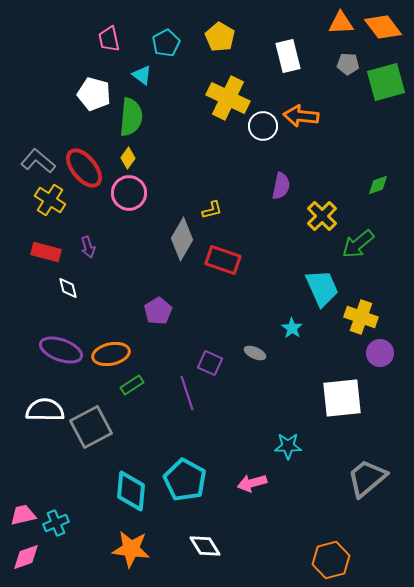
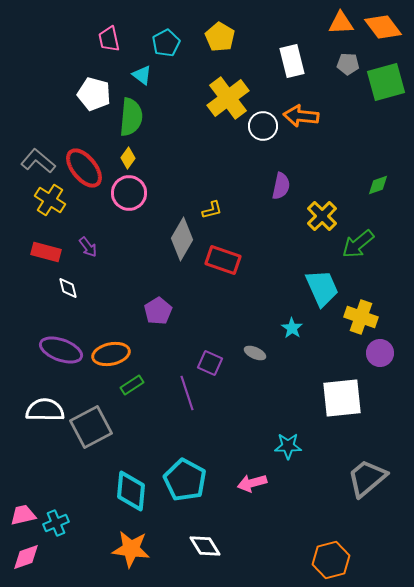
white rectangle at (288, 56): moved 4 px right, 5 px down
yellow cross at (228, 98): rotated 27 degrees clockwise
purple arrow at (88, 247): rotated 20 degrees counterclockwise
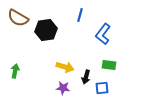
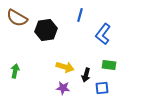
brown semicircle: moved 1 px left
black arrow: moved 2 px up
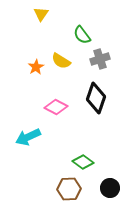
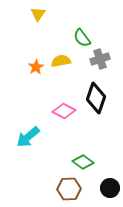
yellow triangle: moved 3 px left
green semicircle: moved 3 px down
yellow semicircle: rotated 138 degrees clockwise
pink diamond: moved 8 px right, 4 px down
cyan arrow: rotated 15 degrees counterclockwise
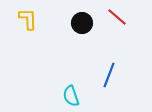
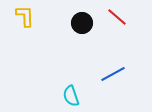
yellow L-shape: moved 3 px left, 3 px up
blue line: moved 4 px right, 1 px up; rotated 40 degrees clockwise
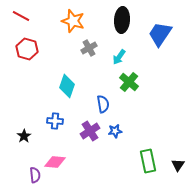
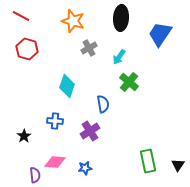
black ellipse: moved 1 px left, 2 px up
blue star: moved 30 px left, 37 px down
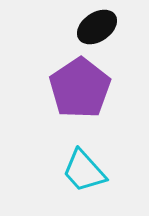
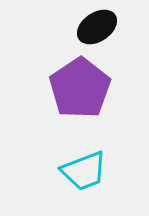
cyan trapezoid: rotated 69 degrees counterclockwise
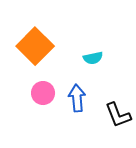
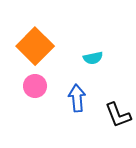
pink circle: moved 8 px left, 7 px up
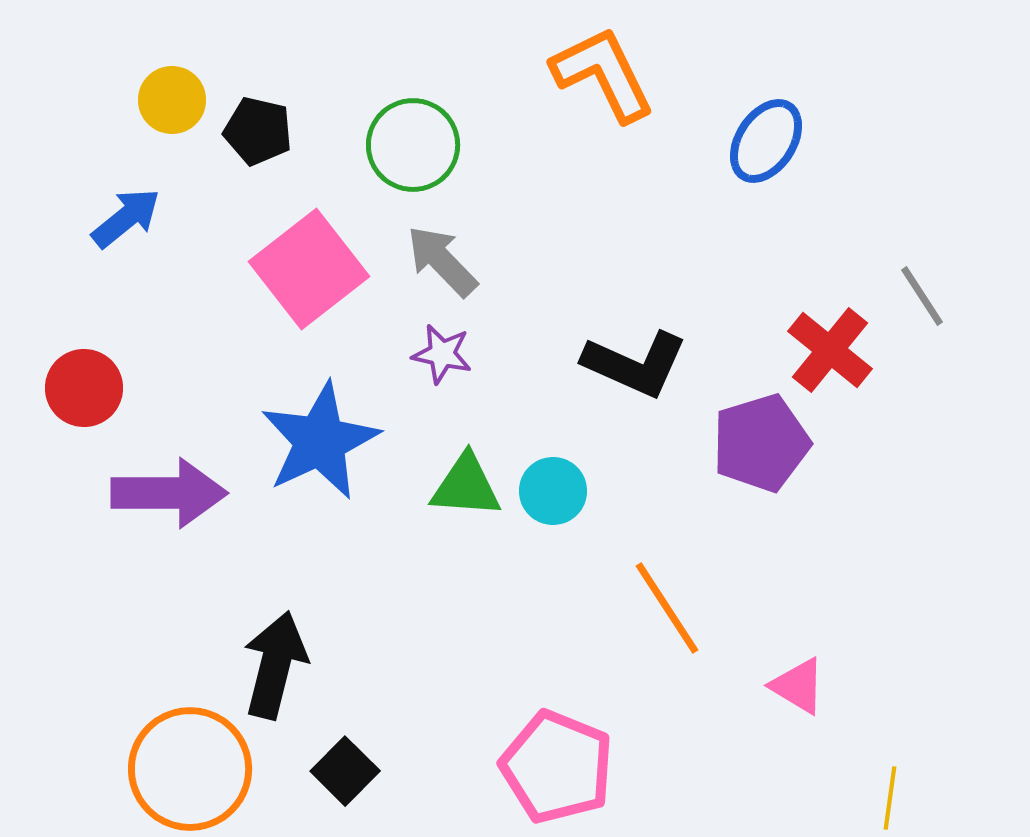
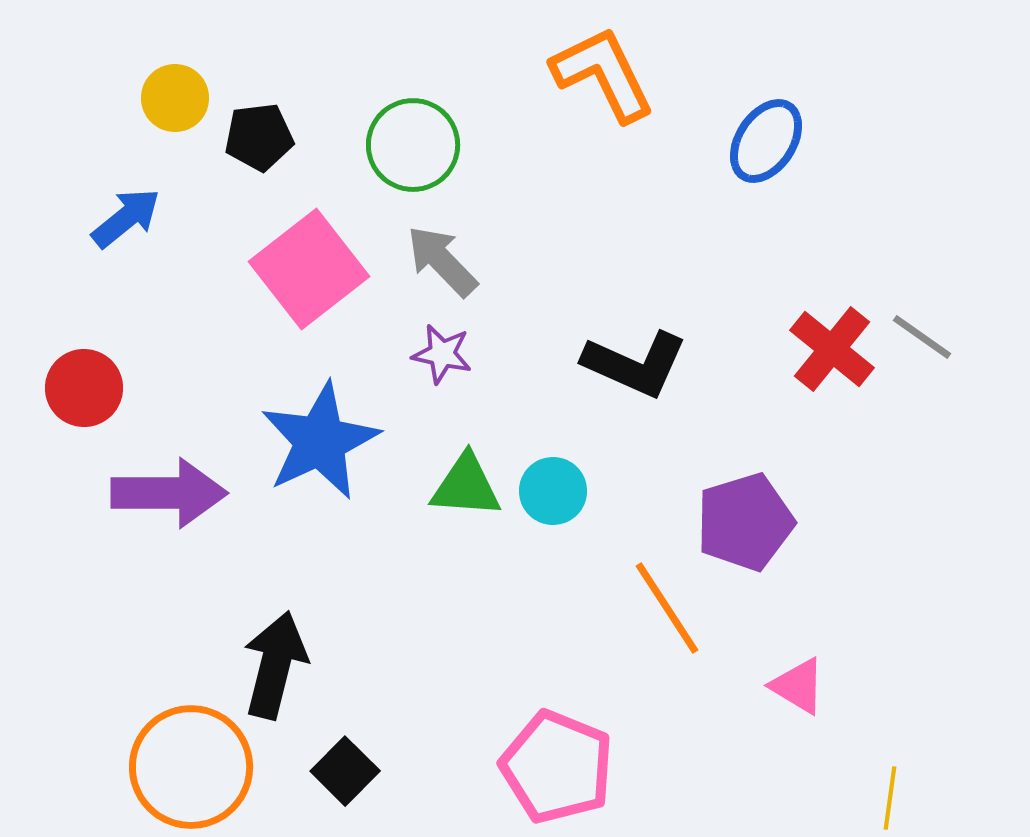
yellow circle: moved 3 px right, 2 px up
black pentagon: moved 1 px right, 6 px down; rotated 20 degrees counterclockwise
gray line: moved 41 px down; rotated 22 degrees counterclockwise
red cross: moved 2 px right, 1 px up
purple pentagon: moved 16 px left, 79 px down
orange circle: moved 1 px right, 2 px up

Exercise prompt:
Each line of the entries above that includes the string "pentagon" should be copied out.

Solution:
black pentagon: moved 1 px right, 6 px down; rotated 20 degrees counterclockwise
purple pentagon: moved 16 px left, 79 px down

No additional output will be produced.